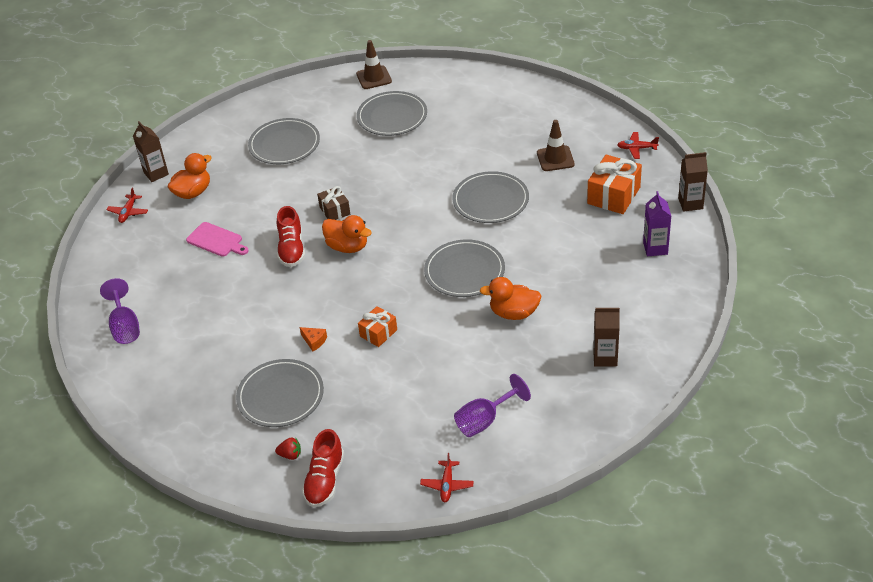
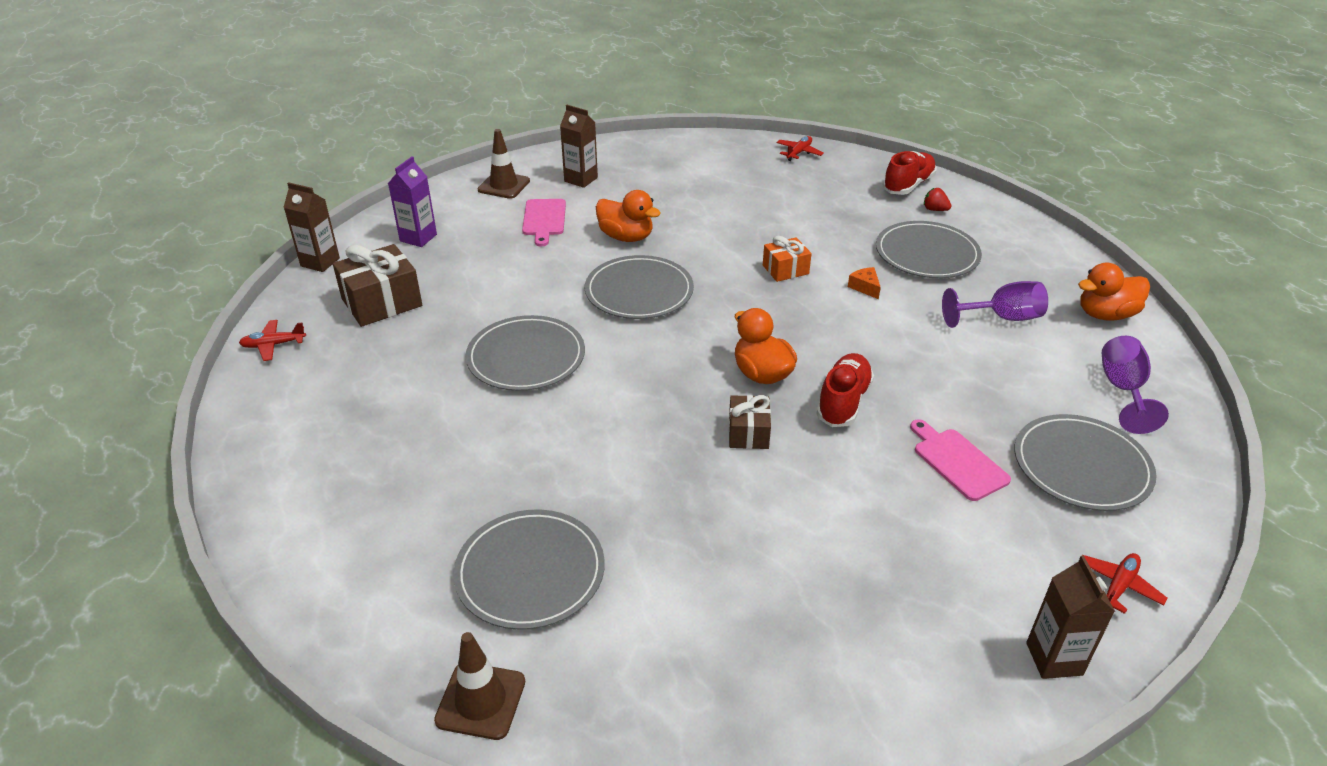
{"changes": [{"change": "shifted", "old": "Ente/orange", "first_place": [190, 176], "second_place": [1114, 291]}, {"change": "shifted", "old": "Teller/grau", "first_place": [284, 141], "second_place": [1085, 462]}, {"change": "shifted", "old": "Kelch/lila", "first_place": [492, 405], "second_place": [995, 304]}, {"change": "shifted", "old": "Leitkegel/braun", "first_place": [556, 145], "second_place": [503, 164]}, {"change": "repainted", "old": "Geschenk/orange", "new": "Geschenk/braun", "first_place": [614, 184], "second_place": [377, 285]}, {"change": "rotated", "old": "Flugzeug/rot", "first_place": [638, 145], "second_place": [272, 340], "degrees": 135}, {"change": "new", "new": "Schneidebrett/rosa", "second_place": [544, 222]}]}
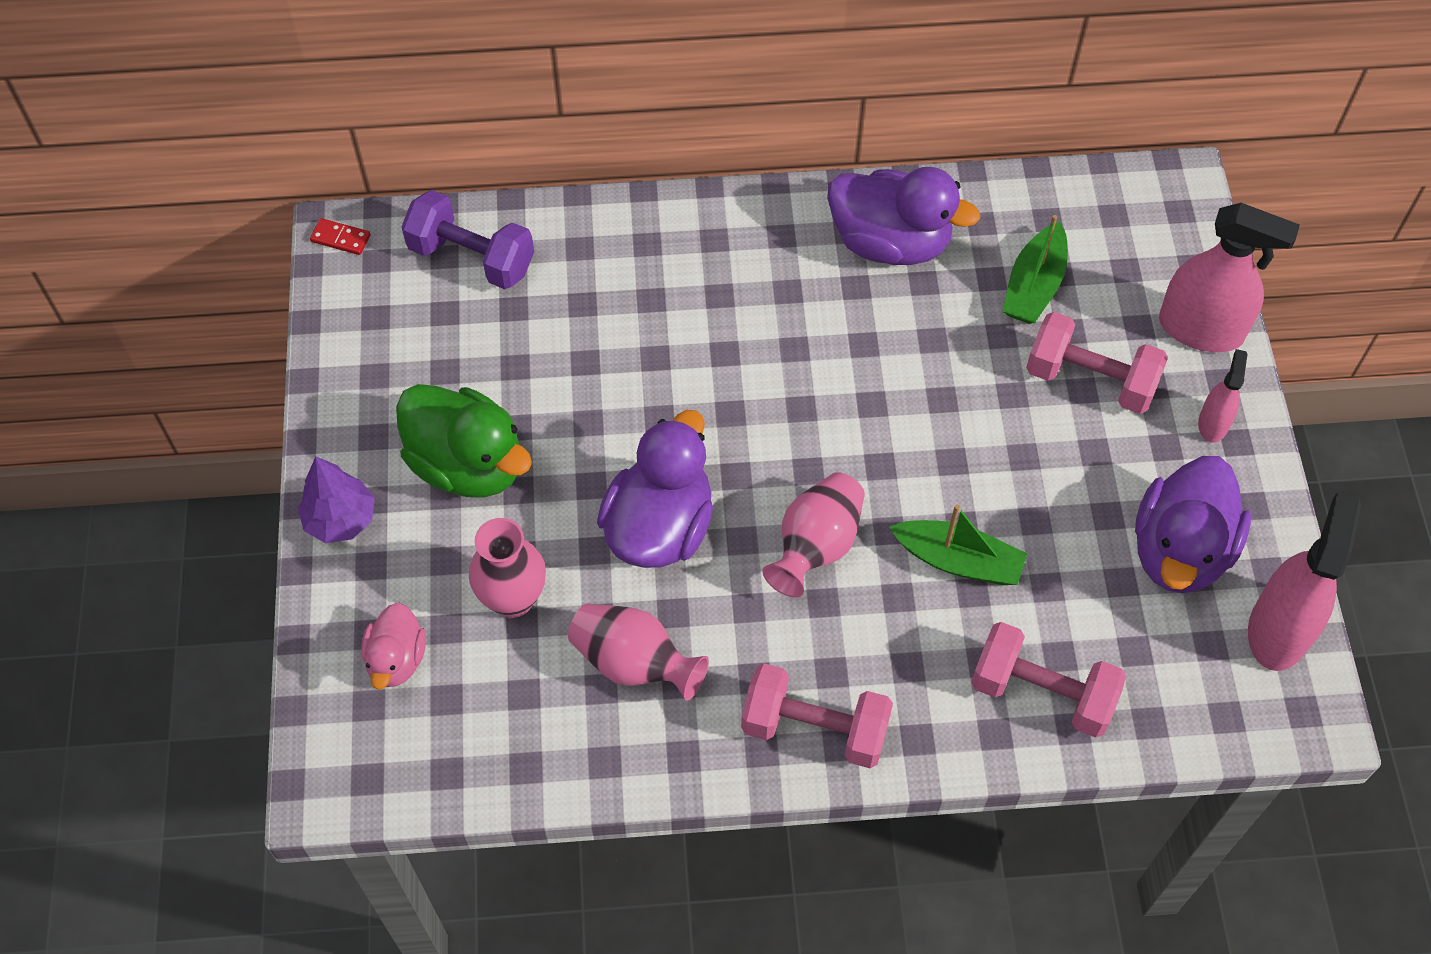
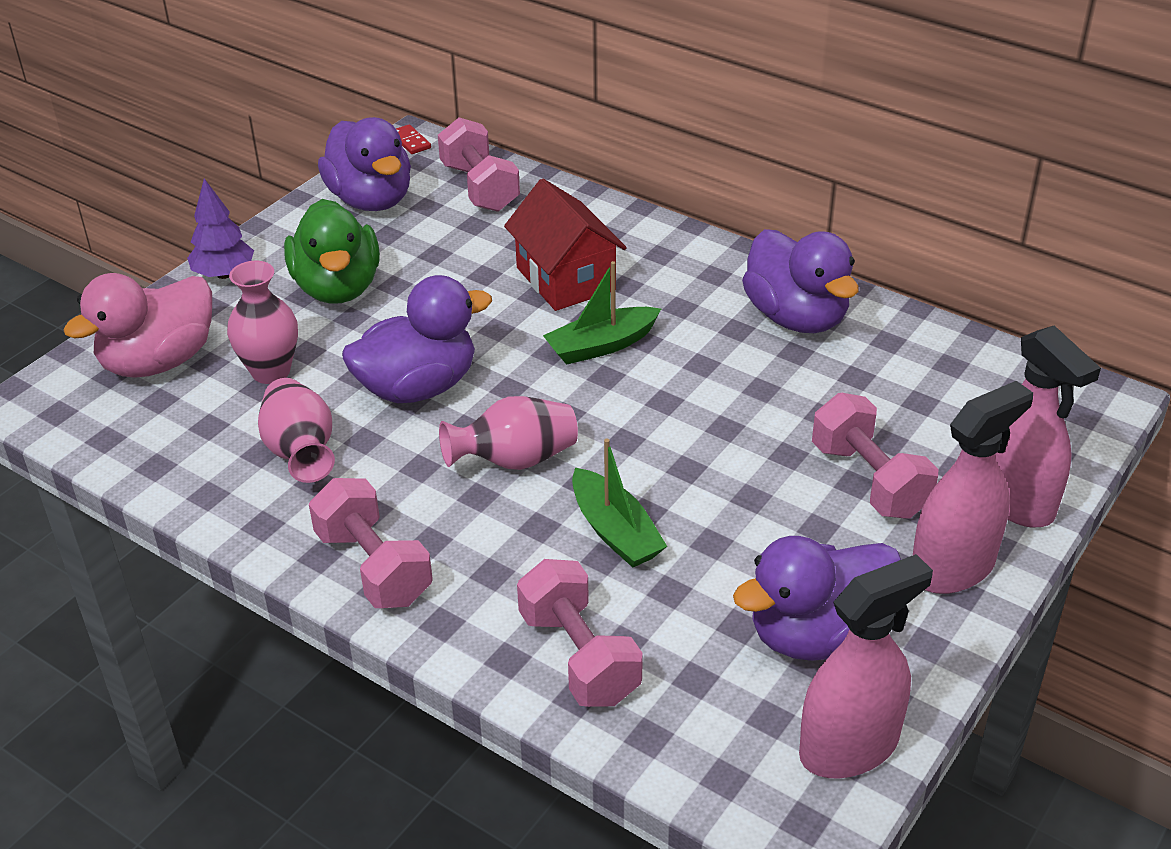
{"changes": [{"change": "scaled", "old": "Ente/rosa", "first_place": [393, 646], "second_place": [138, 325], "factor": 1.77}, {"change": "repainted", "old": "Hantel/lila", "new": "Hantel/rosa", "first_place": [467, 239], "second_place": [479, 164]}, {"change": "shifted", "old": "Boot/grün", "first_place": [1035, 269], "second_place": [602, 313]}, {"change": "scaled", "old": "Sprühflasche/rosa", "first_place": [1223, 396], "second_place": [973, 487], "factor": 1.9}, {"change": "new", "new": "Ente/lila", "second_place": [364, 164]}, {"change": "new", "new": "Haus/rot", "second_place": [565, 245]}]}
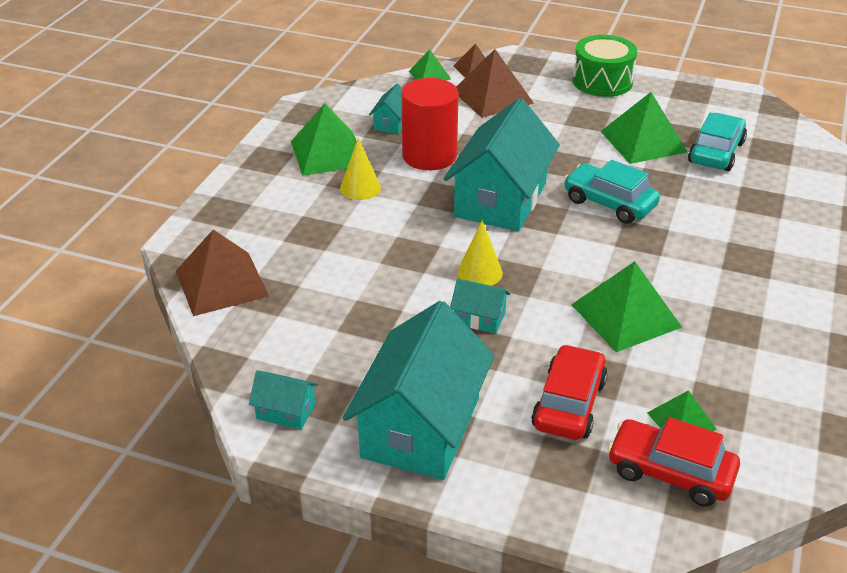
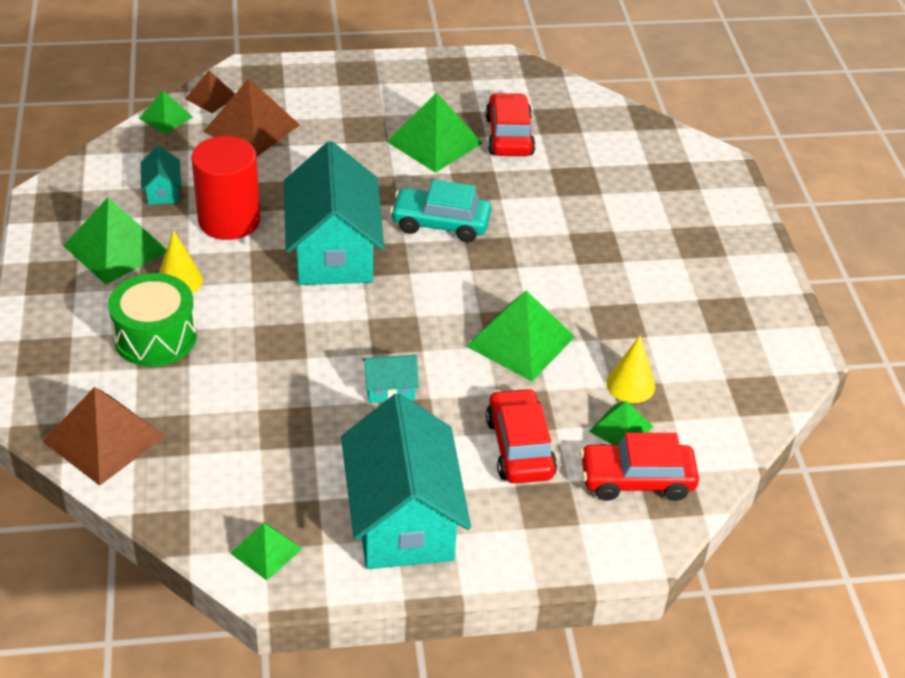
{"changes": [{"change": "swapped", "old": "Haus/türkis", "new": "Pyramide/grün", "first_place": [283, 400], "second_place": [266, 551]}, {"change": "shifted", "old": "Kegel/gelb", "first_place": [480, 253], "second_place": [630, 369]}, {"change": "shifted", "old": "Trommel/grün", "first_place": [605, 66], "second_place": [152, 320]}, {"change": "repainted", "old": "Auto/türkis", "new": "Auto/rot", "first_place": [717, 141], "second_place": [510, 124]}]}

----------

» Exercise goal: Copy out the listing above in full and keep the pictures out.

» Your solution:
{"changes": [{"change": "shifted", "old": "Ente/orange", "first_place": [190, 176], "second_place": [1114, 291]}, {"change": "shifted", "old": "Teller/grau", "first_place": [284, 141], "second_place": [1085, 462]}, {"change": "shifted", "old": "Kelch/lila", "first_place": [492, 405], "second_place": [995, 304]}, {"change": "shifted", "old": "Leitkegel/braun", "first_place": [556, 145], "second_place": [503, 164]}, {"change": "repainted", "old": "Geschenk/orange", "new": "Geschenk/braun", "first_place": [614, 184], "second_place": [377, 285]}, {"change": "rotated", "old": "Flugzeug/rot", "first_place": [638, 145], "second_place": [272, 340], "degrees": 135}, {"change": "new", "new": "Schneidebrett/rosa", "second_place": [544, 222]}]}
{"changes": [{"change": "scaled", "old": "Ente/rosa", "first_place": [393, 646], "second_place": [138, 325], "factor": 1.77}, {"change": "repainted", "old": "Hantel/lila", "new": "Hantel/rosa", "first_place": [467, 239], "second_place": [479, 164]}, {"change": "shifted", "old": "Boot/grün", "first_place": [1035, 269], "second_place": [602, 313]}, {"change": "scaled", "old": "Sprühflasche/rosa", "first_place": [1223, 396], "second_place": [973, 487], "factor": 1.9}, {"change": "new", "new": "Ente/lila", "second_place": [364, 164]}, {"change": "new", "new": "Haus/rot", "second_place": [565, 245]}]}
{"changes": [{"change": "swapped", "old": "Haus/türkis", "new": "Pyramide/grün", "first_place": [283, 400], "second_place": [266, 551]}, {"change": "shifted", "old": "Kegel/gelb", "first_place": [480, 253], "second_place": [630, 369]}, {"change": "shifted", "old": "Trommel/grün", "first_place": [605, 66], "second_place": [152, 320]}, {"change": "repainted", "old": "Auto/türkis", "new": "Auto/rot", "first_place": [717, 141], "second_place": [510, 124]}]}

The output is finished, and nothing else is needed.